▸ **The data**
- Opening Delimiter -
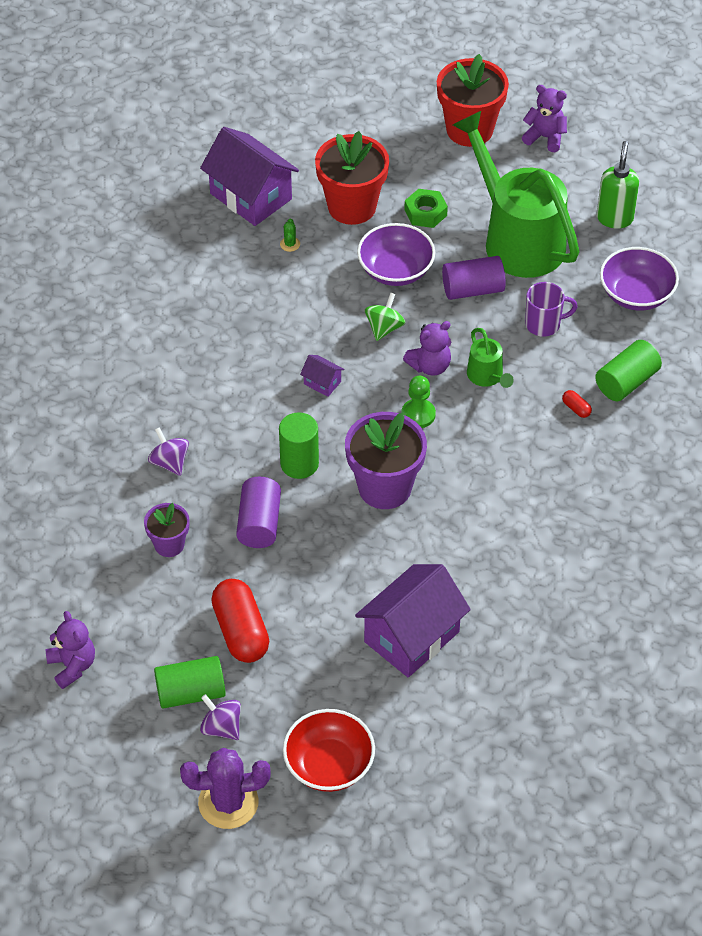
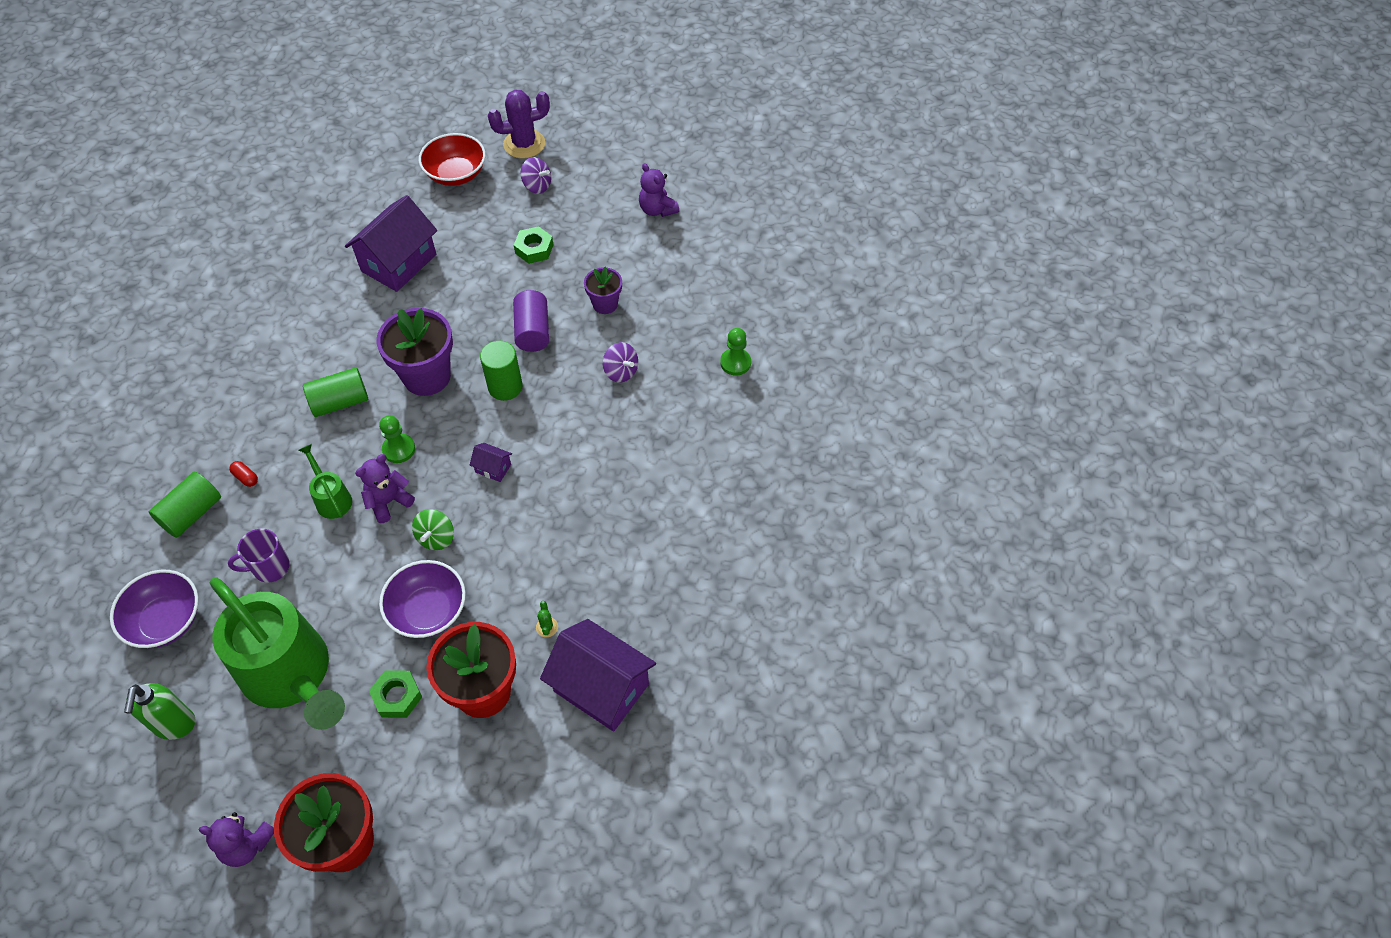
camera: 170 degrees right, 5 degrees up
(41, 454) = (735, 363): none -> green pawn
(191, 692) = (564, 204): green cylinder -> green cylinder (340, 402)
(240, 631) = (534, 249): red capsule -> green nut
(472, 289) = (344, 599): purple cylinder -> none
- Closing Delimiter -
▸ **Work to complete**
What is needed is a verbatim copy of the entries, leaving out any pictures.

▸ **Answer section**
camera: 170 degrees right, 5 degrees up
(41, 454) = (735, 363): none -> green pawn
(191, 692) = (564, 204): green cylinder -> green cylinder (340, 402)
(240, 631) = (534, 249): red capsule -> green nut
(472, 289) = (344, 599): purple cylinder -> none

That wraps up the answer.